++++ RECORDS FOR THIS EXERCISE ++++

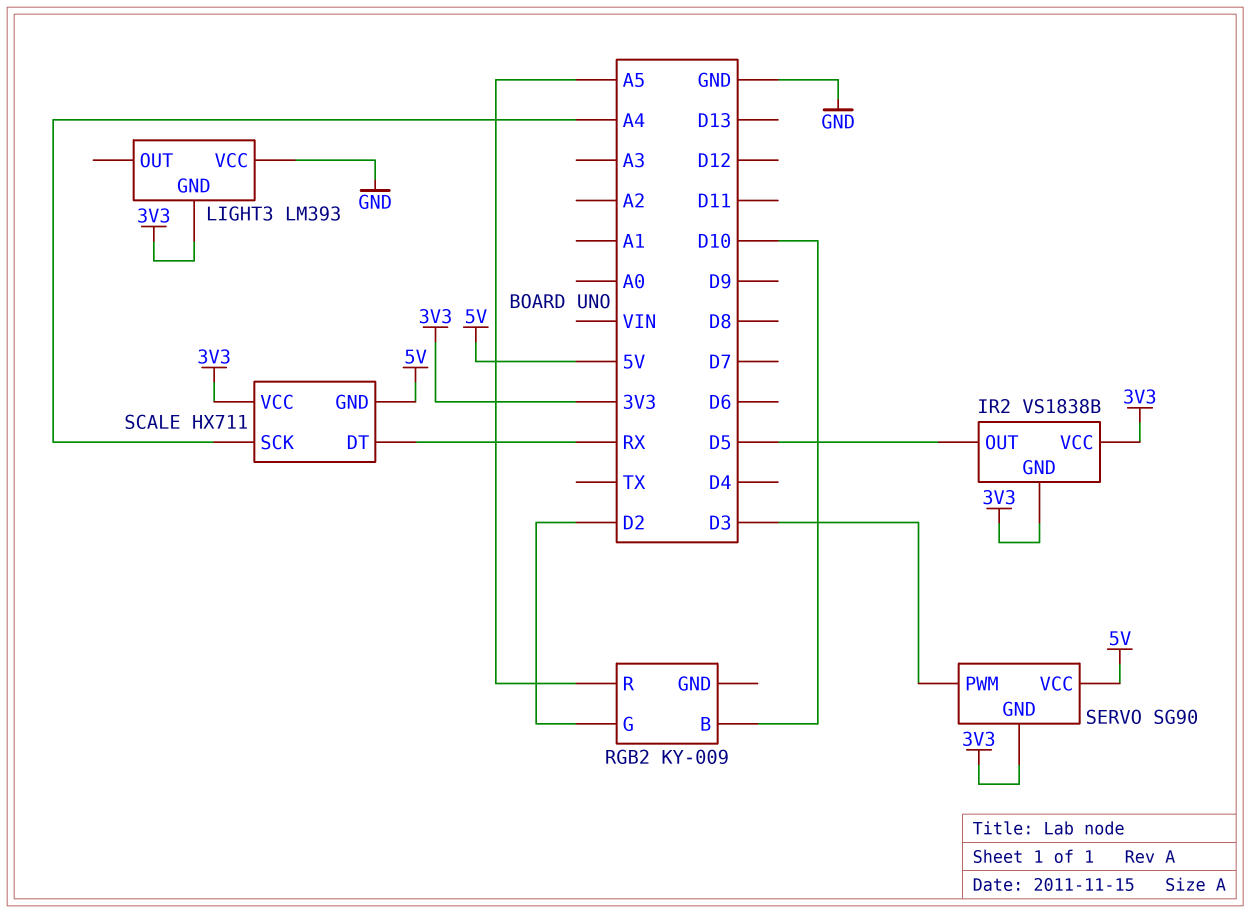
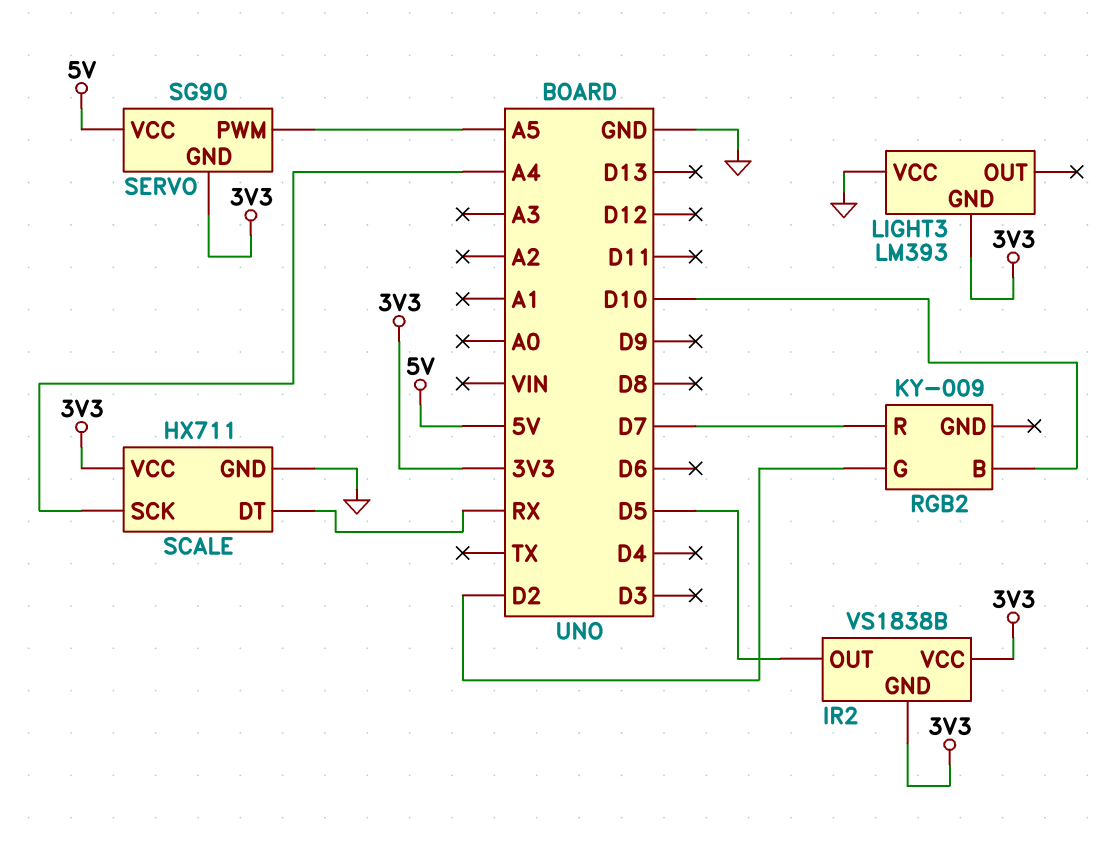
RGB2 pin R: A5 -> D7
SCALE pin GND: 5V -> GND
SERVO pin PWM: D3 -> A5

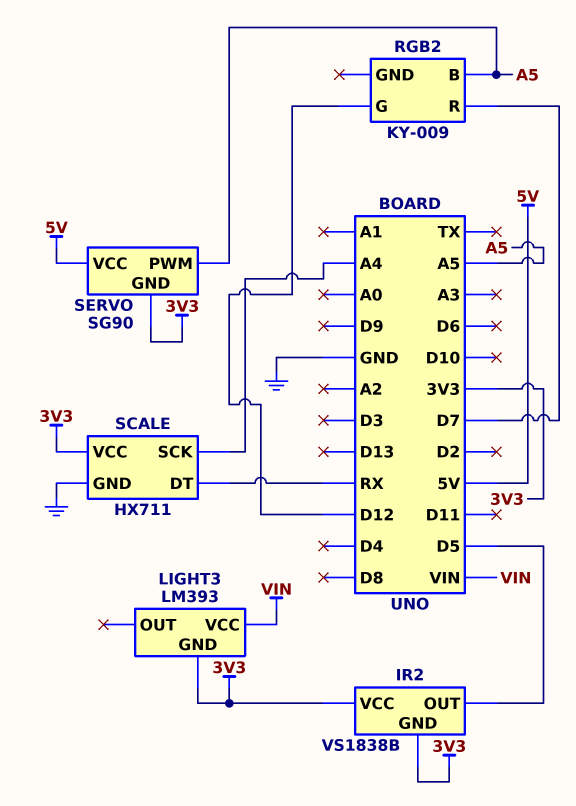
LIGHT3 pin VCC: GND -> VIN
RGB2 pin B: D10 -> A5
RGB2 pin G: D2 -> D12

++++

All lines from the line holding "LIGHT3 pin VCC: GND -> VIN" through the end of the records above need to be transcribed exactly, and no other text should appear.

• RESULT OF THE EXERCISE:
LIGHT3 pin VCC: GND -> VIN
RGB2 pin B: D10 -> A5
RGB2 pin G: D2 -> D12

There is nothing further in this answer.